SET TASK: Pick out every line in the data below that contains the string "kern", matching case exactly, and copy each such line in full.

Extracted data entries

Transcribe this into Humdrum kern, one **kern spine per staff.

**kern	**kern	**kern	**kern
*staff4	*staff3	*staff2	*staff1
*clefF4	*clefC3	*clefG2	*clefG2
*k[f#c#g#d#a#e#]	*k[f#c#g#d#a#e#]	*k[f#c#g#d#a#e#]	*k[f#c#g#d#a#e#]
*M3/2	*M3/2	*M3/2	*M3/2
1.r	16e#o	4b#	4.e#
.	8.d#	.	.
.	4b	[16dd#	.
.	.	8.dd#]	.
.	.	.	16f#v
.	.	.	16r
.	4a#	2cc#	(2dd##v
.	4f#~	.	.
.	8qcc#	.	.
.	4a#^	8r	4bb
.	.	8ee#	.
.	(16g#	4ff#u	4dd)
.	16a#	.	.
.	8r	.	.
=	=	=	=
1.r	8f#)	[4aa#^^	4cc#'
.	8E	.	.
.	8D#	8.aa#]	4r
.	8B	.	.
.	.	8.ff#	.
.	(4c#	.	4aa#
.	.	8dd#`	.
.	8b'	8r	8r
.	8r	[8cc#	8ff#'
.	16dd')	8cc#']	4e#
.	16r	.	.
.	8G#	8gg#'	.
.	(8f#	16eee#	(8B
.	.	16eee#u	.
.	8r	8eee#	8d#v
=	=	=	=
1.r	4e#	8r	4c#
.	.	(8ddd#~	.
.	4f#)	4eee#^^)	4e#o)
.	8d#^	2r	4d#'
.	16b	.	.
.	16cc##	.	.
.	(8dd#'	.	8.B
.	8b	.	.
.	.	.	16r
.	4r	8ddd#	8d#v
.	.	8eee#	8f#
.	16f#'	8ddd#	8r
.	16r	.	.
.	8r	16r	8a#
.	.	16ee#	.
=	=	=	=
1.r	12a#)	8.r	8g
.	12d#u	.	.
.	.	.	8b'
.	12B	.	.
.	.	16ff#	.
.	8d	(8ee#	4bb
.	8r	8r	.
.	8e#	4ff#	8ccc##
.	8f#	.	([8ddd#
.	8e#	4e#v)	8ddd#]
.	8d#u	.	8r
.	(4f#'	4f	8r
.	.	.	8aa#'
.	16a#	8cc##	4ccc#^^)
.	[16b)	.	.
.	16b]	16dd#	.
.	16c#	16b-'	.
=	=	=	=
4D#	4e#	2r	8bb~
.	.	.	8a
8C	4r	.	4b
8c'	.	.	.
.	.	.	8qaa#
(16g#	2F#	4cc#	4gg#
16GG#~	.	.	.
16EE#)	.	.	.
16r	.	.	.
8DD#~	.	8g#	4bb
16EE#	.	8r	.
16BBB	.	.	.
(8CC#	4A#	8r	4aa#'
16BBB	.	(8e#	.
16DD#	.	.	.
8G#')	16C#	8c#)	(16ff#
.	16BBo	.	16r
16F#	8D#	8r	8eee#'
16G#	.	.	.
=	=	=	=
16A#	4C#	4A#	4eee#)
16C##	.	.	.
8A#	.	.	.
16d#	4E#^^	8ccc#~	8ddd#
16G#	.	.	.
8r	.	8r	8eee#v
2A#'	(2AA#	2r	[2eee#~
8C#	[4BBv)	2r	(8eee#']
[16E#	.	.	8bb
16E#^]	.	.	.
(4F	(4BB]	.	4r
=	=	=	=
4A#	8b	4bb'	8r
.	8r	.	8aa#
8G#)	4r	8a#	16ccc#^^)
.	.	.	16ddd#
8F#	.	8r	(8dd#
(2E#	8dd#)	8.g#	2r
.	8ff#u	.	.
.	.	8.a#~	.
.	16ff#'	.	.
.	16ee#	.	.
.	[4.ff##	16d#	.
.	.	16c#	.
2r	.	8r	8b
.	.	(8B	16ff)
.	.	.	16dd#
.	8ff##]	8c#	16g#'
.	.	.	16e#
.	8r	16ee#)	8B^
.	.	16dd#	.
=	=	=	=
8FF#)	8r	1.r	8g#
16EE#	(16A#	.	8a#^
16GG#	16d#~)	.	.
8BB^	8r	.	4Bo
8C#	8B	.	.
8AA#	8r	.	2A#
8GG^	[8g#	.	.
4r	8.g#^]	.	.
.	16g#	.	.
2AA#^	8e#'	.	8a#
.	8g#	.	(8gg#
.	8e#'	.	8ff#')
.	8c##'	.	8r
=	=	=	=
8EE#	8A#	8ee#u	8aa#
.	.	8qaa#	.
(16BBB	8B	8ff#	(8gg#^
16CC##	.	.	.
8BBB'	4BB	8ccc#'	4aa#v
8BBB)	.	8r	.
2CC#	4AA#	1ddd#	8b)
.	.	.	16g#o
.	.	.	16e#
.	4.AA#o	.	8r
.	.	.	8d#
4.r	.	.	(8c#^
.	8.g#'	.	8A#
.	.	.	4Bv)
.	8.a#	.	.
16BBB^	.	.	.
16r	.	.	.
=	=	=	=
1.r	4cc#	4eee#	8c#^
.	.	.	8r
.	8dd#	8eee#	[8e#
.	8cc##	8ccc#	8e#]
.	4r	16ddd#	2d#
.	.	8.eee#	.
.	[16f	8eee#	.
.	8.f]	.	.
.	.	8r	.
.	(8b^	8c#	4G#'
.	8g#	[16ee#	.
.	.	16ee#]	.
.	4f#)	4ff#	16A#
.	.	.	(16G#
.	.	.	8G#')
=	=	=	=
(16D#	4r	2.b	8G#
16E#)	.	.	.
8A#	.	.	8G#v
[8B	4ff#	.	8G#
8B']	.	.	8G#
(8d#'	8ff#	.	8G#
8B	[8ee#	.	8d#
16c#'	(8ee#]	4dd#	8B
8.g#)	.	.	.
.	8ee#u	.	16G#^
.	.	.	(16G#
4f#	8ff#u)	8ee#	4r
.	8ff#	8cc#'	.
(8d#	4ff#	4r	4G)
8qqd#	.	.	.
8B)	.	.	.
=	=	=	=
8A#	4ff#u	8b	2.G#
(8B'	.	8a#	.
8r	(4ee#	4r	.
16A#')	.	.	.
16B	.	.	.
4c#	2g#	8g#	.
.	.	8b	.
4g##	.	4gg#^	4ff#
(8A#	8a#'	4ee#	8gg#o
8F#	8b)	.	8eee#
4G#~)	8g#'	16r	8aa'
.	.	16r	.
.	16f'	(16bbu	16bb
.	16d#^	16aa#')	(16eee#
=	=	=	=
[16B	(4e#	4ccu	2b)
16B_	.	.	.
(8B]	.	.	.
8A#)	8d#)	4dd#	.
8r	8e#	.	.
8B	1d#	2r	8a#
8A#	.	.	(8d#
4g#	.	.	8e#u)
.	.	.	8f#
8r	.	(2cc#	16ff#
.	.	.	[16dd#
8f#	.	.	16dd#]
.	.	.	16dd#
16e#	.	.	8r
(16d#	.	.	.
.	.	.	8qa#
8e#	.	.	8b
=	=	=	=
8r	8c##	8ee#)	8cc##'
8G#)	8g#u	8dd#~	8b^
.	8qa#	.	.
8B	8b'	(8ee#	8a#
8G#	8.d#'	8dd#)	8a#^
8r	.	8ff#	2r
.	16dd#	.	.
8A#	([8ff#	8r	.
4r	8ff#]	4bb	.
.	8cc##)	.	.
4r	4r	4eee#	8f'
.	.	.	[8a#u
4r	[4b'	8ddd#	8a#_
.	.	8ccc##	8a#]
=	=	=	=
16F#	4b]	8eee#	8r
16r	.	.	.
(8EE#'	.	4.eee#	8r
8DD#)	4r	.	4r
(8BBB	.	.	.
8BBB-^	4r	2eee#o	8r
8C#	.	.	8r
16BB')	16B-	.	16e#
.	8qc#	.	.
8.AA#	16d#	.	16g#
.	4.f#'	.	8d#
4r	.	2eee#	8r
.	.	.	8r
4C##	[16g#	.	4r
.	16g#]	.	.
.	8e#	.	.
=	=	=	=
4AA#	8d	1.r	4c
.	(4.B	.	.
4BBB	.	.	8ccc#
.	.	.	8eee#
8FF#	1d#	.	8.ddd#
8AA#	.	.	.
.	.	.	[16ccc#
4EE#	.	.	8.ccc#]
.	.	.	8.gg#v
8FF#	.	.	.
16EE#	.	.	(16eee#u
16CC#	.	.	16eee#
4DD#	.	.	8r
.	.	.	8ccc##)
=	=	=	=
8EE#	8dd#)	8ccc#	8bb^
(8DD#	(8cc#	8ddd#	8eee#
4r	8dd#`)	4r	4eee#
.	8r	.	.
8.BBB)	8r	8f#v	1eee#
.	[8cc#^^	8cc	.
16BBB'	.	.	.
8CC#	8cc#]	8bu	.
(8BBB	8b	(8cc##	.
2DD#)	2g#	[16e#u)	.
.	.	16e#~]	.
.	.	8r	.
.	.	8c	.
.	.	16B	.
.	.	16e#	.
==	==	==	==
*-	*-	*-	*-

OUTPUT:
Transcribe this into Humdrum kern, one **kern spine per staff.
**kern	**kern	**kern	**kern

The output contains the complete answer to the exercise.